Data on locating visible targets
⁂
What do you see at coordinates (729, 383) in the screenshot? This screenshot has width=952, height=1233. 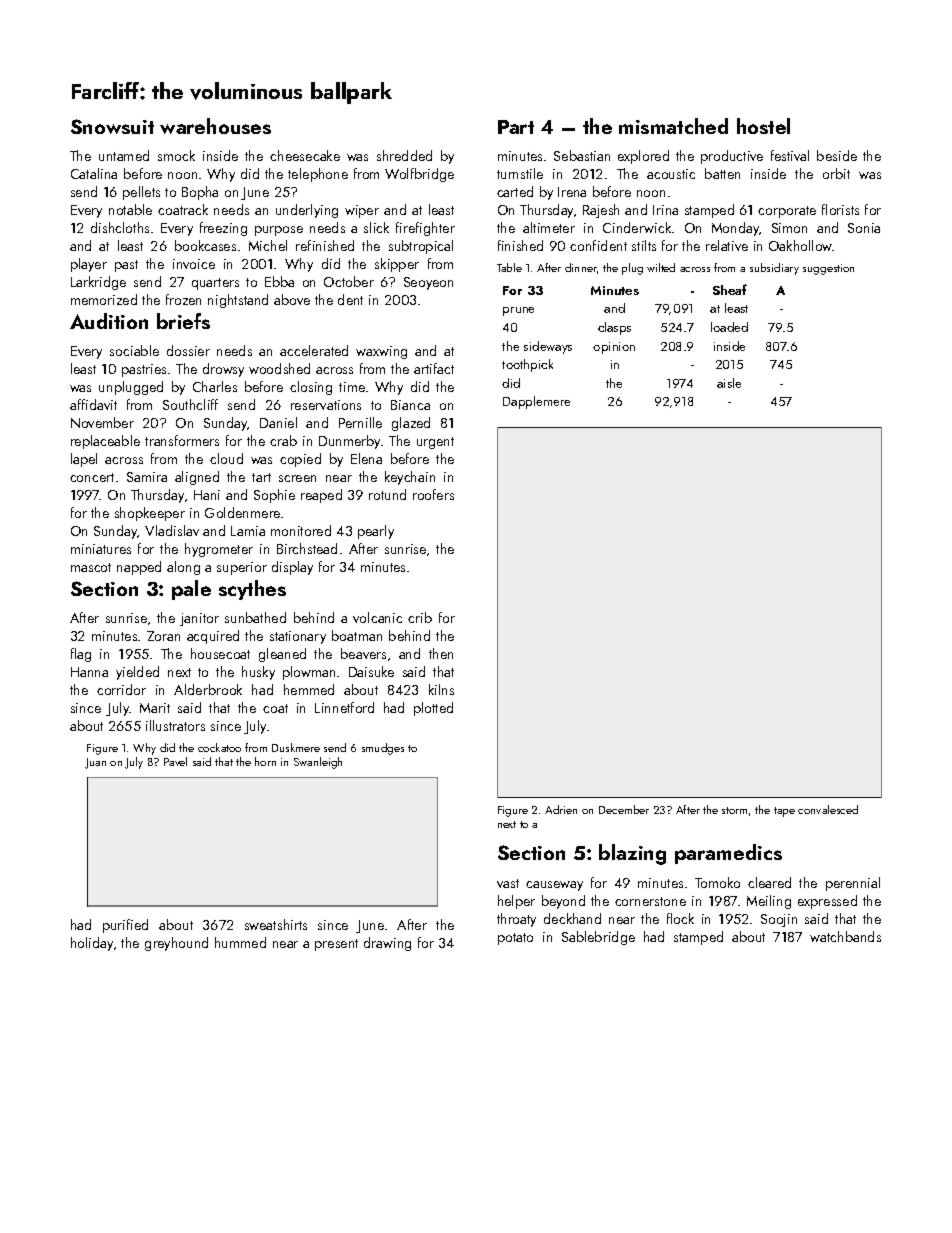 I see `aisle` at bounding box center [729, 383].
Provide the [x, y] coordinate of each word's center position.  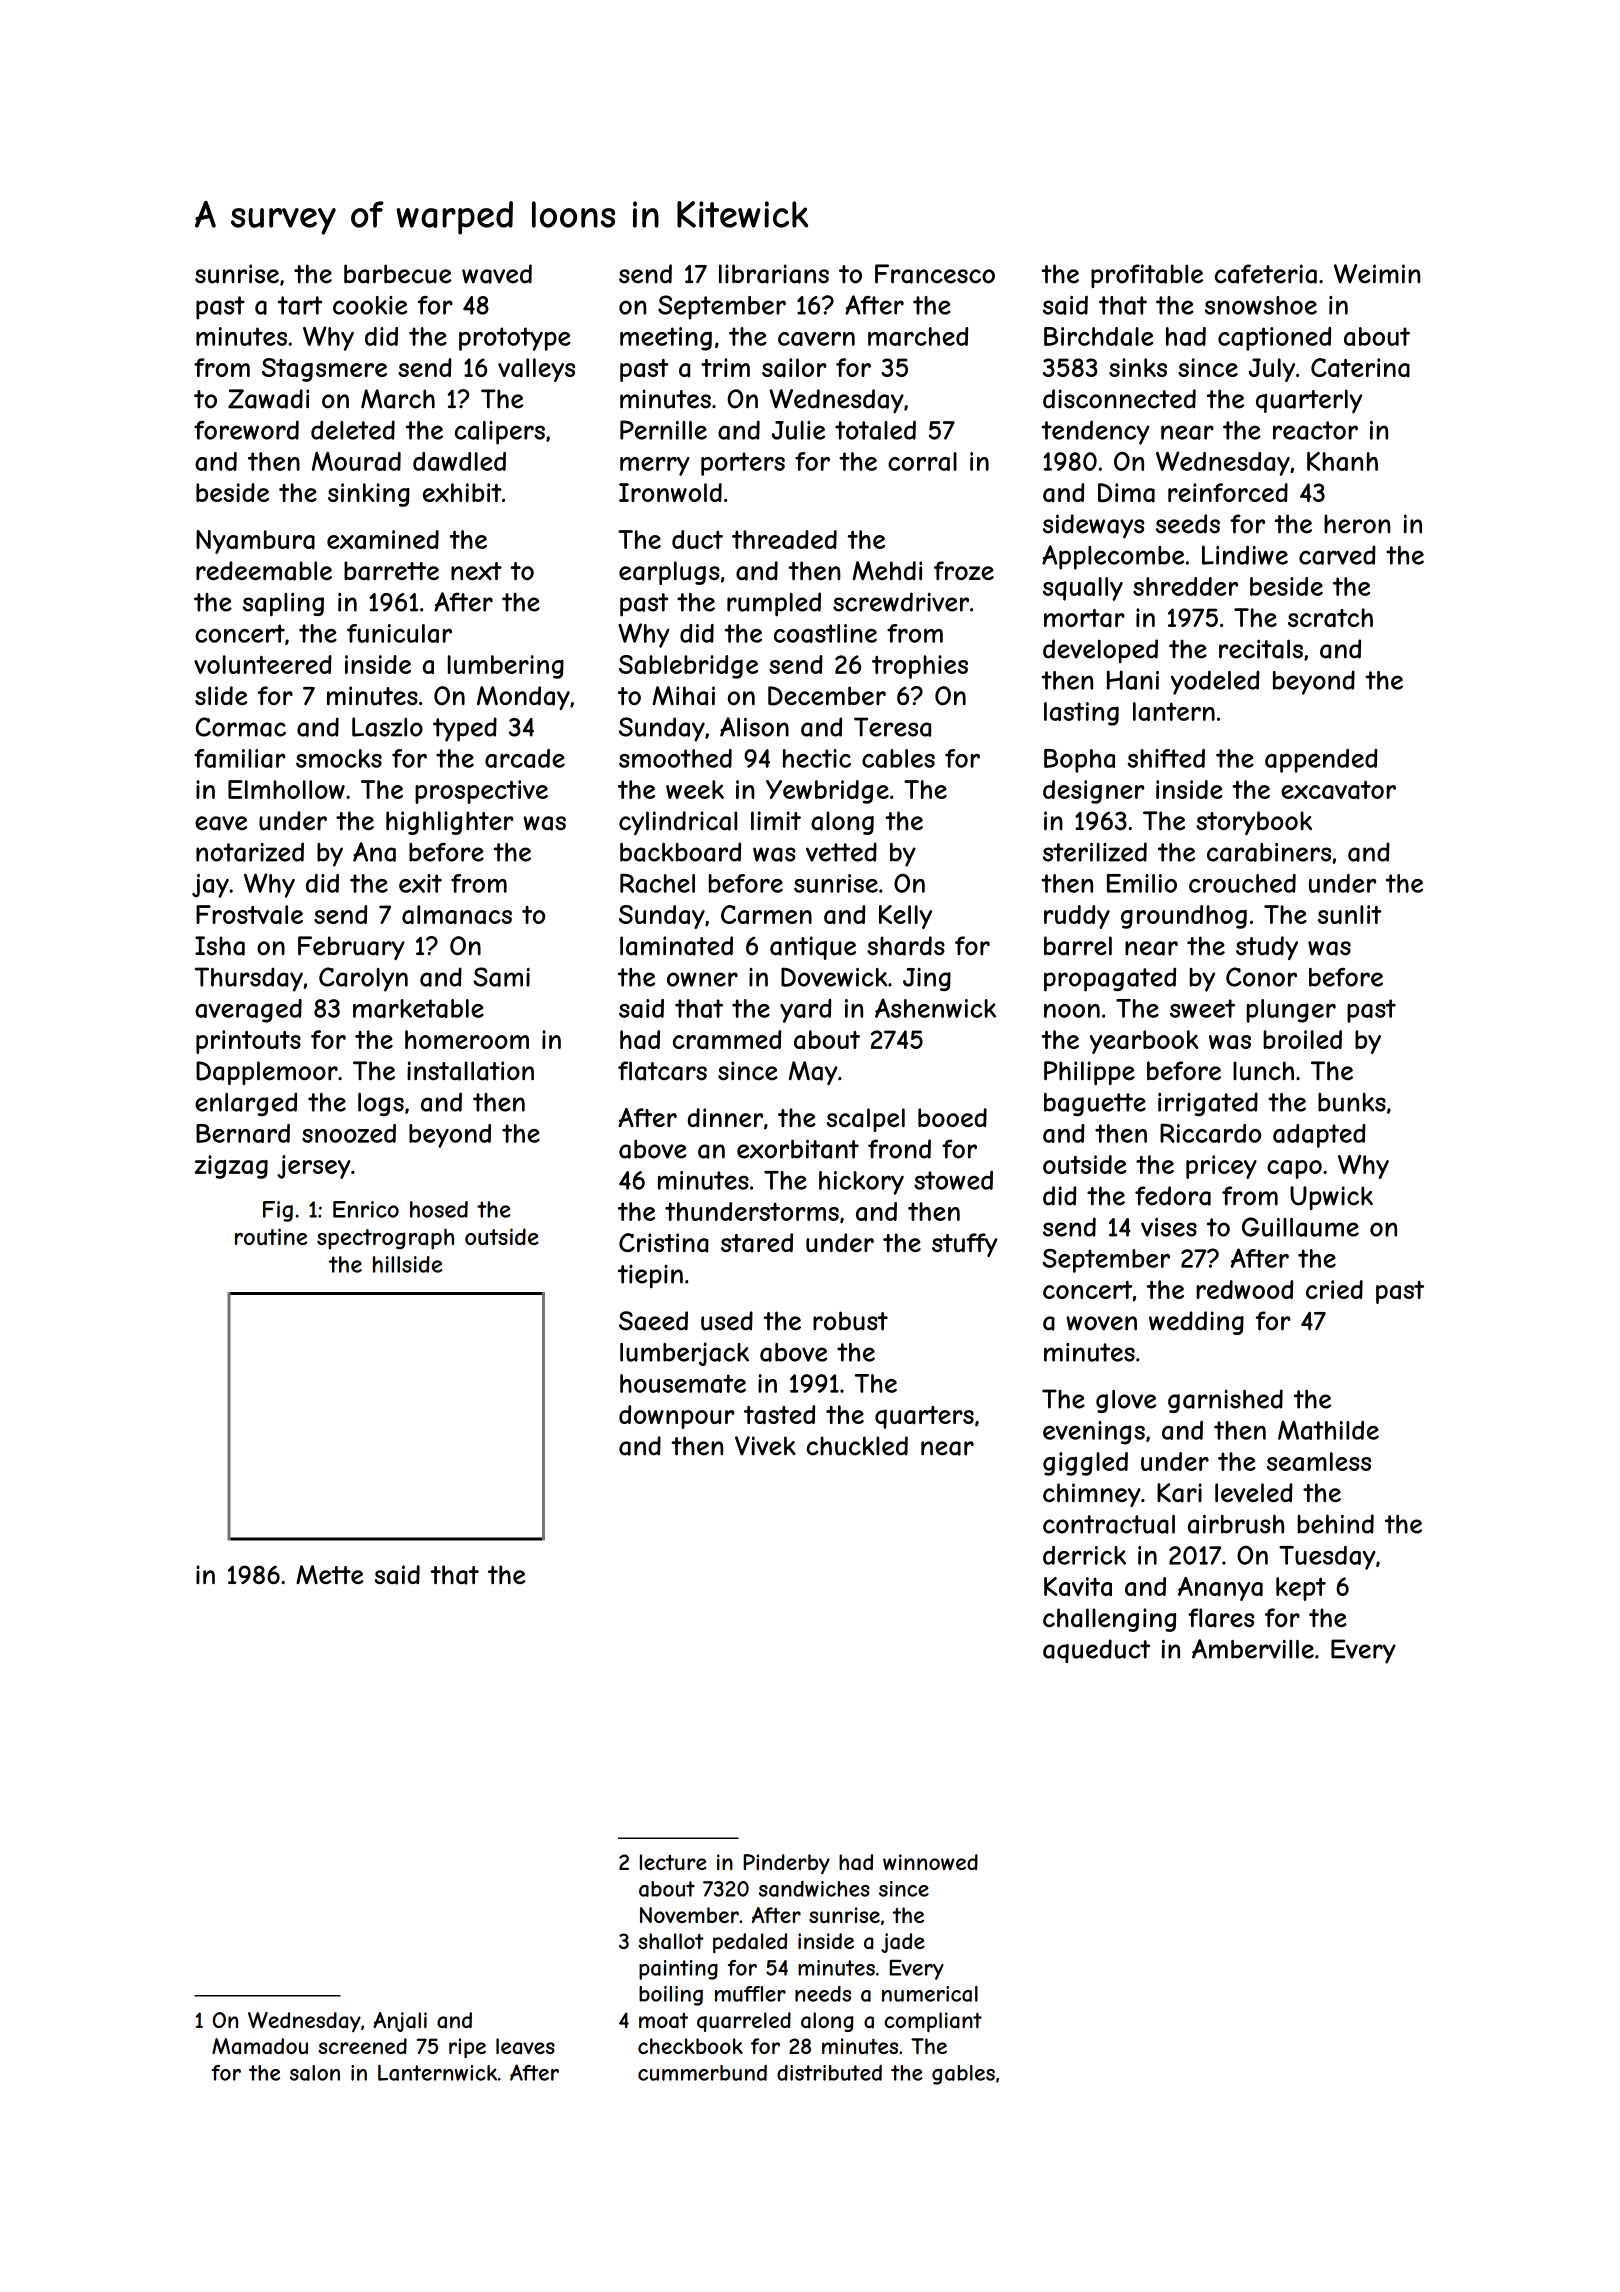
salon [315, 2073]
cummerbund [702, 2073]
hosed [439, 1209]
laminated [676, 946]
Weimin [1377, 274]
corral [922, 461]
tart [300, 305]
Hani [1133, 680]
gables [963, 2075]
⁂
**Exercise prompt:**
Reproduce every line of the records from the line containing "Provide the [x, y]" through the end of the records, inclusive, keeping each line in full and shifting each coordinate value in the answers up by 142. Leave the pictures out.

**Written solution:**
Provide the [x, y] coordinate of each word's center position.  
salon [457, 2215]
cummerbund [844, 2215]
hosed [581, 1351]
laminated [818, 1088]
Weimin [1519, 416]
corral [1064, 603]
tart [442, 447]
Hani [1275, 822]
gables [1105, 2217]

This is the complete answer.